Task brief ->
Reproduce exactly the line that contains "(203, 313) = (387, 622): red" and all lines that follow it in the records below, ending with the last one.
[Opening Records for the exercise section]
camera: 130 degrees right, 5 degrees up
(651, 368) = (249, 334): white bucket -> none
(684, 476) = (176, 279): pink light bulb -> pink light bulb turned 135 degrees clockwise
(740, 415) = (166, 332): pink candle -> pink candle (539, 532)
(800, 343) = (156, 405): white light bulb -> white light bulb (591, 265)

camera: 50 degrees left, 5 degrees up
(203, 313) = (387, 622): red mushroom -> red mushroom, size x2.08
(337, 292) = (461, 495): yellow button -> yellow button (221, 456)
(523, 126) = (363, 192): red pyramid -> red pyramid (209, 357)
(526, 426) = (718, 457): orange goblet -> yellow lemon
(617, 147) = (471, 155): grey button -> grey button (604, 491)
[Closing Records for the exercise section]
Task output ->
(203, 313) = (387, 622): red mushroom -> red mushroom, size x2.08
(337, 292) = (461, 495): yellow button -> yellow button (221, 456)
(523, 126) = (363, 192): red pyramid -> red pyramid (209, 357)
(526, 426) = (718, 457): orange goblet -> yellow lemon
(617, 147) = (471, 155): grey button -> grey button (604, 491)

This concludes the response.